[Extracted data entries]
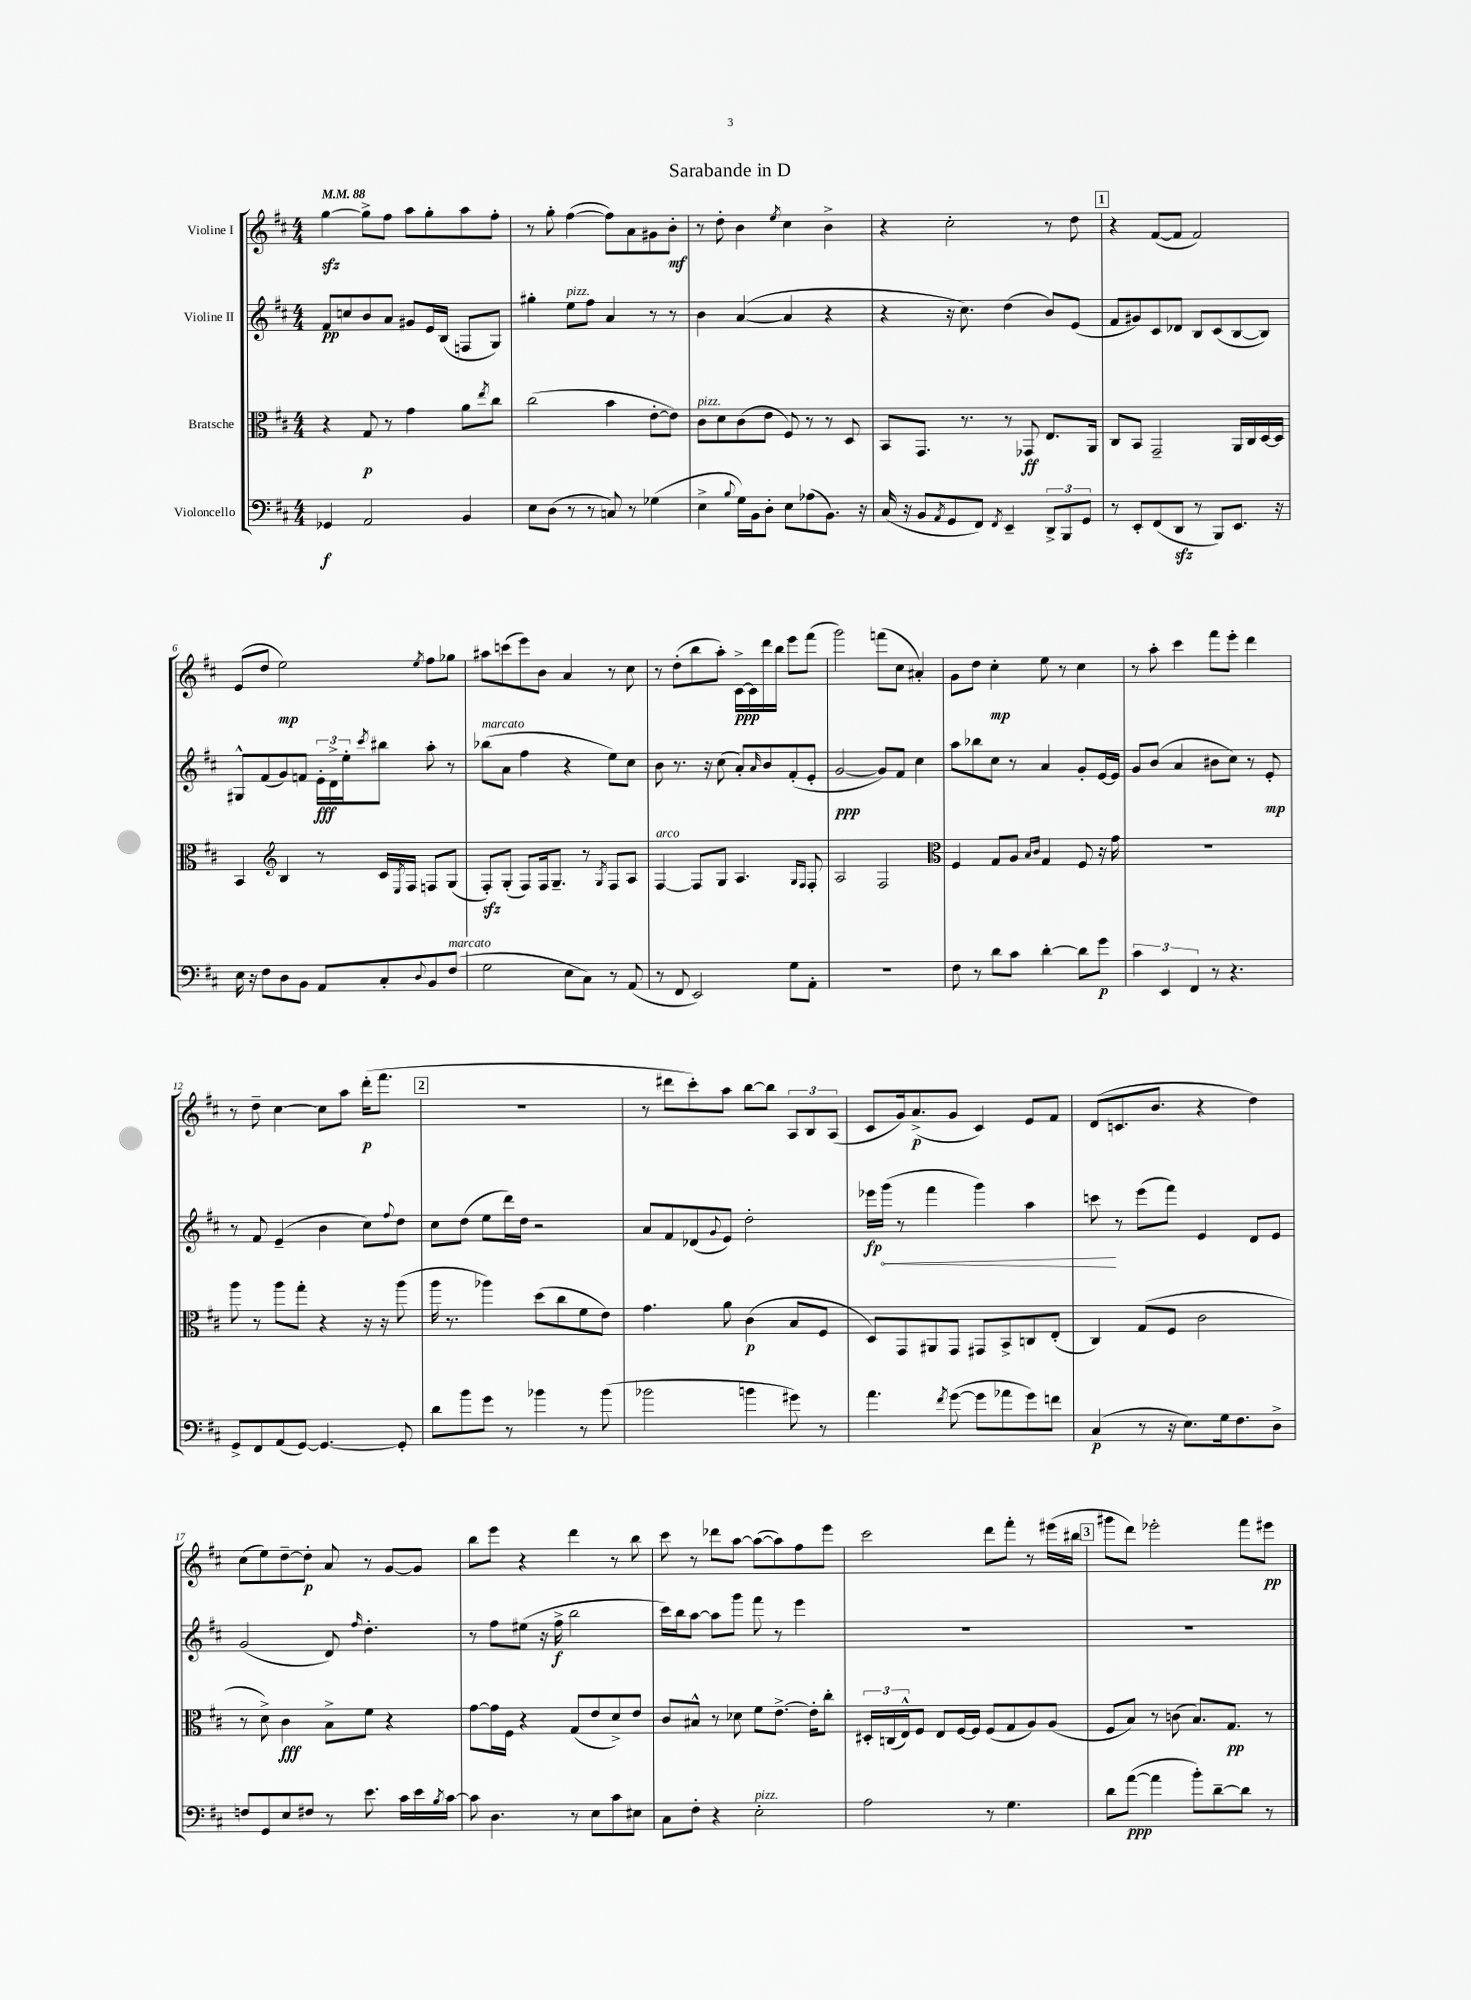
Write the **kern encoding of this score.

**kern	**dynam	**kern	**dynam	**kern	**dynam	**kern	**dynam
*part4	*part4	*part3	*part3	*part2	*part2	*part1	*part1
*staff4	*staff4	*staff3	*staff3	*staff2	*staff2	*staff1	*staff1
*I"Violoncello	*	*I"Bratsche	*	*I"Violine II	*	*I"Violine I	*
*clefF4	*	*clefC3	*	*clefG2	*	*clefG2	*
*k[f#c#]	*	*k[f#c#]	*	*k[f#c#]	*	*k[f#c#]	*
*M4/4	*	*M4/4	*	*M4/4	*	*M4/4	*
*MM88	*	*MM88	*	*MM88	*	*MM88	*
=1	=1	=1	=1	=1	=1	=1	=1
4GG-X/	f	4r	.	8f#/L	pp	[4ggzz\	.
.	.	.	.	8ccn/	.	.	.
2AA/	.	8G/	p	8b/	.	8gg^\L]	.
.	.	8r	.	8a/J	.	8ff#\J	.
.	.	4g\	.	8g#X/L	.	8aa\L	.
.	.	.	.	16e/L	.	8gg'\	.
.	.	.	.	(16B/JJ	.	.	.
4BB/	.	8a\L	.	8Fn/L	.	8aa\	.
.	.	8qee/	.	.	.	.	.
.	.	8cc#\J	.	8G/J)	.	8ff#'\J	.
=2	=2	=2	=2	=2	=2	=2	=2
8E\L	.	(2cc#\	.	4gg#X'\	.	8r	.
(8D\J	.	.	.	.	.	8gg'\	.
!	!	!	!	!LO:TX:a:i:t=pizz.	!	!	!
8r	.	.	.	8ee\L	.	([4ff#\	.
8r	.	.	.	8ff#\J	.	.	.
8Cn/)	.	4b\	.	4a/	.	8ff#\L])	.
8r	.	.	.	.	.	8a\	.
(4G-X\	.	[8e'\L	.	8r	.	8g#X\	.
.	.	8e\J])	.	8r	.	8b'\J	mf
=3	=3	=3	=3	=3	=3	=3	=3
!	!	!LO:TX:a:i:t=pizz.	!	!	!	!	!
4E^\	.	8c#\L	.	4b\	.	8r	.
.	.	8d\	.	.	.	8dd'\	.
8qqB/	.	.	.	.	.	.	.
16G\LL)	.	(8c#\	.	([4a/	.	4b\	.
16BB\J	.	.	.	.	.	.	.
8D'\J	.	8e\J	.	.	.	.	.
.	.	.	.	.	.	8qee/	.
8E\L	.	8F#/)	.	4a/]	.	4cc#\	.
(8A-X\	.	8r	.	.	.	.	.
8.BB\J)	.	8r	.	4r	.	4b^\	.
.	.	8D/	.	.	.	.	.
16r	.	.	.	.	.	.	.
=4	=4	=4	=4	=4	=4	=4	=4
(16C#/	.	8BB/L	.	4r	.	4r	.
16r	.	.	.	.	.	.	.
8BB/L	.	8.GG/J	.	.	.	.	.
8qAA/	.	.	.	.	.	.	.
8GG/	.	.	.	16r	.	2cc#'\	.
.	.	8.r	.	8.cc#\)	.	.	.
8FF#/J)	.	.	.	.	.	.	.
8qFF#/	.	.	.	.	.	.	.
4EE~/	.	8r	.	(4dd\	.	.	.
.	.	8GG-X/	ff	.	.	.	.
12DD^/L	.	8.E/L	.	8b/L)	.	8r	.
12BBB/	.	.	.	.	.	.	.
.	.	.	.	(8e/J	.	8dd\	.
12GG/J	.	.	.	.	.	.	.
.	.	16AA/Jk	.	.	.	.	.
!!LO:REH:place=s1:t=1
=5	=5	=5	=5	=5	=5	=5	=5
8r	.	8C#/L	.	8f#/L	.	4r	.
8EE'/L	.	8BB/J	.	8g#X/)	.	.	.
(8FF#/	.	2GG~/	.	8c#/	.	([8f#/L	.
8DDzz/J	.	.	.	8d-X/J	.	8f#/J]	.
8r	.	.	.	8B/L	.	2f#/)	.
8BBB/L)	.	.	.	(8c#/	.	.	.
8.EE/J	.	16AA/LL	.	[8B/	.	.	.
.	.	16C#/	.	.	.	.	.
.	.	[16D/	.	8B/J])	.	.	.
16r	.	16D/JJ]	.	.	.	.	.
!!LO:LB:g=z
=6	=6	=6	=6	=6	=6	=6	=6
16E\	.	4BB/	.	8G#X^^/L	.	(8e/L	.
16r	.	.	.	.	.	.	.
8F#\L	.	.	.	(8f#/	.	8dd/J	.
*	*	*clefG2	*	*	*	*	*
8D\	.	4B/	.	8g/)	.	2ee\)	mp
8BB\J	.	.	.	8fn/J	.	.	.
8AA/L	.	8r	.	24e'\LL	fff	.	.
.	.	.	.	24d^\	.	.	.
.	.	.	.	24ee'\J	.	.	.
.	.	.	.	8qccc#/	.	.	.
8C#'/	.	16c#/LL	.	8bb#X\J	.	.	.
.	.	8qE/	.	.	.	.	.
.	.	16F#/JJ	.	.	.	.	.
8qqD/	.	.	.	.	.	8qee/	.
8BB/	.	8Fn/L	.	8aa'\	.	8ff#\L	.
!LO:TX:a:i:t=marcato	!	!	!	!	!	!	!
(8F#/J	.	(8G/J	.	8r	.	8gg-X\J	.
=7	=7	=7	=7	=7	=7	=7	=7
!	!	!	!	!LO:TX:a:i:t=marcato	!	!	!
2G\	.	8F#zz'/L)	.	(8bb-X\L	.	8aa#X\L	.
.	.	(8G'/J	.	8a\J	.	(8cccn\	.
.	.	8F#/L)	.	4ff#\	.	8eee\)	.
.	.	16F#/k	.	.	.	8b\J	.
.	.	8.G~/J	.	.	.	.	.
8E\L	.	.	.	4r	.	4a/	.
8C#\J)	.	8r	.	.	.	.	.
.	.	8qG/	.	.	.	.	.
8r	.	8F#/L	.	8ee\L)	.	8r	.
(8AA/	.	8A/J	.	8cc#\J	.	8cc#\	.
=8	=8	=8	=8	=8	=8	=8	=8
!	!	!LO:TX:a:i:t=arco	!	!	!	!	!
8r	.	[4F#/	.	8b\	.	8r	.
8FF#/	.	.	.	8.r	.	(8dd'\L	.
2EE/)	.	8F#/L]	.	.	.	8bb\	.
.	.	.	.	16r	.	.	.
.	.	8G/J	.	(8cc#\	.	8aa'\J)	.
.	.	4.A/	.	8a'/L)	.	[16c#^\LL	ppp
.	.	.	.	.	.	16c#\]	.
.	.	.	.	16qqa/	.	.	.
.	.	.	.	8b/	.	16ddd\	.
.	.	.	.	.	.	16bb\JJ	.
8G\L	.	.	.	(8f#'/	.	8eee\L	.
.	.	16qqG/LL	.	.	.	.	.
.	.	16qqF#/JJ	.	.	.	.	.
8AA'\J	.	8F#'/	.	8e'/J	.	(8fff#\J	.
=9	=9	=9	=9	=9	=9	=9	=9
1r	.	2A/	.	[2g/	ppp	2ggg\)	.
.	.	2F#/	.	8g/L])	.	(8fffn\L	.
.	.	.	.	8f#/J	.	8cc#\J	.
.	.	.	.	4cc#\	.	4a#X'/)	.
=10	=10	=10	=10	=10	=10	=10	=10
*	*	*clefC3	*	*	*	*	*
8F#\	.	4F#/	.	8aa\L	.	8g\L	.
8r	.	.	.	8bb-X\	.	8dd\J	.
8d\L	.	8G/L	.	8cc#\J	.	4cc#'\	mp
8c#\J	.	8A/J	.	8r	.	.	.
.	.	16qqB/LL	.	.	.	.	.
.	.	16qqc#/JJ	.	.	.	.	.
[4d'\	.	4G/	.	4a/	.	8ee\	.
.	.	.	.	.	.	8r	.
8d\L]	.	8F#/	.	8g'/L	.	4cc#\	.
8g\J	p	16r	.	[16e/L	.	.	.
.	.	16g\	.	16e/JJ]	.	.	.
=11	=11	=11	=11	=11	=11	=11	=11
6c#\	.	1r	.	8g/L	.	8r	.
.	.	.	.	(8b/J	.	8aa'\	.
6EE/	.	.	.	.	.	.	.
.	.	.	.	4a/	.	4ccc#\	.
6FF#/	.	.	.	.	.	.	.
8r	.	.	.	8b#X\L	.	8fff#\L	.
4.r	.	.	.	8cc#\J)	.	8eee'\J	.
.	.	.	.	8r	.	4ddd\	.
.	.	.	.	8e'/	mp	.	.
!!LO:LB:g=z
=12	=12	=12	=12	=12	=12	=12	=12
8GG^/L	.	8aa\	.	8r	.	8r	.
8FF#/	.	8r	.	8f#/	.	8dd~\	.
(8AA/	.	8aa\L	.	(4e~/	.	[4cc#\	.
[8GG/J)	.	8gg'\J	.	.	.	.	.
4.GG/_	.	4r	.	4b\	.	8cc#\L]	.
.	.	.	.	.	.	8aa\J	.
.	.	16r	.	8cc#\L)	.	(16ddd'\KL	p
.	.	16r	.	.	.	8.fff#\J	.
.	.	.	.	8qqff#/	.	.	.
8GG'/]	.	(8aa\	.	8dd\J	.	.	.
!!LO:REH:place=s1:t=2
=13	=13	=13	=13	=13	=13	=13	=13
8d\L	.	16aa\	.	8cc#\L	.	1r	.
.	.	8.r	.	.	.	.	.
8b\	.	.	.	(8dd\J	.	.	.
8g\J	.	4aa-X\)	.	8ee\L	.	.	.
8r	.	.	.	16ddd\L)	.	.	.
.	.	.	.	16dd\JJ	.	.	.
4b-X\	.	(8dd\L	.	2r	.	.	.
.	.	8cc#\	.	.	.	.	.
8r	.	8f#\	.	.	.	.	.
(8b-\	.	8e\J)	.	.	.	.	.
=14	=14	=14	=14	=14	=14	=14	=14
2b-X\	.	4.g\	.	8a/L	.	8r	.
.	.	.	.	8f#/	.	8ddd#X\L	.
.	.	.	.	(8d-X/	.	8ccc#'\)	.
.	.	.	.	8qqg/	.	.	.
.	.	8a\	.	8e/J)	.	8aa\J	.
4bn\	.	(4c#\	p	2dd'\	.	[8bb\L	.
.	.	.	.	.	.	8bb\J]	.
8g#X\)	.	8B/L	.	.	.	12A/L	.
.	.	.	.	.	.	12B/	.
8r	.	8F#/J	.	.	.	.	.
.	.	.	.	.	.	(12A/J	.
=15	=15	=15	=15	=15	=15	=15	=15
4.a\	.	8D/L)	.	16eee-X\LL	fp	8c#/L	.
!	!	!	!	!	!LO:HP:b	!	!
.	.	.	.	(16ggg\JJ	<	.	.
.	.	8GG/	.	8r	.	16g/k)	.
.	.	.	.	.	.	(8.a^/	p
.	.	8AA#X/	.	4fff#\	.	.	.
8qf#/	.	.	.	.	.	.	.
([8g\	.	8GG/J	.	.	.	8g/J	.
8g\L]	.	8GG#X/L	.	4ggg\)	.	4c#/)	.
8a-X\	.	8BB^/	.	.	.	.	.
8g\)	.	8Cn/	.	4aa\	.	8e/L	.
8fn\J	.	(8E'/J	.	.	.	8f#/J	.
=16	=16	=16	=16	=16	=16	=16	=16
(4C#/	p	4C#/)	.	8cccn\	.	(8d/L	.
.	.	.	.	8r	[	8.cn/	.
8r	.	(8G/L	.	(8eee\L	.	.	.
.	.	.	.	.	.	8.b/J	.
16r	.	8F#/J	.	8fff#\J)	.	.	.
8.E\L)	.	.	.	.	.	.	.
.	.	2c#\	.	4e/	.	4r	.
16G\k	.	.	.	.	.	.	.
8.F#\	.	.	.	.	.	.	.
.	.	.	.	8d/L	.	4dd\)	.
8D^\J	.	.	.	8e/J	.	.	.
!!LO:LB:g=z
=17	=17	=17	=17	=17	=17	=17	=17
8Fn/L	.	8r	.	(2g/	.	(8cc#\L	.
8GG/	.	8d^\)	.	.	.	8ee\)	.
8E/	.	4c#\	fff	.	.	[8dd~\	.
8F#X/J	.	.	.	.	.	8dd'\J]	p
8r	.	8B^\L	.	8d/)	.	8a/	.
.	.	.	.	16qqff#/	.	.	.
8.e\	.	8f#\J	.	4.dd'\	.	8r	.
.	.	4r	.	.	.	[8g/L	.
16c#\LL	.	.	.	.	.	.	.
16e\	.	.	.	.	.	8g/J]	.
8qB/	.	.	.	.	.	.	.
[16c#\JJ	.	.	.	.	.	.	.
=18	=18	=18	=18	=18	=18	=18	=18
8c#\]	.	[8g\L	.	8r	.	8bb\L	.
4.D\	.	16g\L]	.	8ff#\L	.	8eee\J	.
.	.	16F#\JJ	.	.	.	.	.
.	.	4r	.	(8ee#X\J	.	4r	.
.	.	.	.	16r	.	.	.
.	.	.	.	16ff#^\	f	.	.
8r	.	(8G/L	.	2bb\	.	4ddd\	.
8E\L	.	8e/	.	.	.	.	.
8c#\	.	8d^/)	.	.	.	8r	.
8E#X\J	.	8e/J	.	.	.	8bb\	.
=19	=19	=19	=19	=19	=19	=19	=19
8C#\L	.	8c#/L	.	16ccc#\LL)	.	8ccc#\	.
.	.	.	.	16bb\J	.	.	.
8F#'\J	.	8B#X^^/J	.	[8aa\J	.	8r	.
4r	.	8r	.	8aa\L]	.	8ddd-X\L	.
.	.	8d-X\	.	8ggg\J	.	[8aa\J	.
!LO:TX:a:i:t=pizz.	!	!	!	!	!	!	!
2E'\	.	8f#\L	.	8fff#\	.	(8aa\L_	.
.	.	[8.e^\J	.	8r	.	8aa\])	.
.	.	.	.	4eee\	.	8ff#\	.
.	.	16e'\KL]	.	.	.	.	.
.	.	8cc#'\J	.	.	.	8eee\J	.
=20	=20	=20	=20	=20	=20	=20	=20
2A\	.	24D#X'/LL	.	1r	.	2ccc#\	.
.	.	(24Cn/	.	.	.	.	.
.	.	24E^^/J)	.	.	.	.	.
.	.	8F#/J	.	.	.	.	.
.	.	8E/L	.	.	.	.	.
.	.	[16F#/L	.	.	.	.	.
.	.	16F#/JJ]	.	.	.	.	.
8r	.	(8F#/L	.	.	.	8ddd\L	.
4.G\	.	8G/	.	.	.	8fff#'\J	.
.	.	8A/)	.	.	.	8r	.
.	.	(8A/J	.	.	.	(16eee#X\LL	.
.	.	.	.	.	.	16bb#X\JJ	.
!!LO:REH:place=s1:t=3
=21	=21	=21	=21	=21	=21	=21	=21
8d\L	.	8F#/L	.	1r	.	8ggg#X\L	.
([8a\J	ppp	8B/J)	.	.	.	8ddd\J)	.
4a\]	.	8r	.	.	.	2eee-X'\	.
.	.	(8cn\	.	.	.	.	.
8b'\L)	.	8.B/L)	.	.	.	.	.
[8d~\	.	.	.	.	.	.	.
.	.	8.G/J	pp	.	.	.	.
8d\J]	.	.	.	.	.	8fff#\L	.
8r	.	8r	.	.	.	8eee#X\J	pp
==	==	==	==	==	==	==	==
*-	*-	*-	*-	*-	*-	*-	*-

▶ Your goal
Extract every line of the rows above that contains the string "kern", treating uppercase and lowercase letters as distinct.

▶ Reply to the task
Write the **kern encoding of this score.
**kern	**dynam	**kern	**dynam	**kern	**dynam	**kern	**dynam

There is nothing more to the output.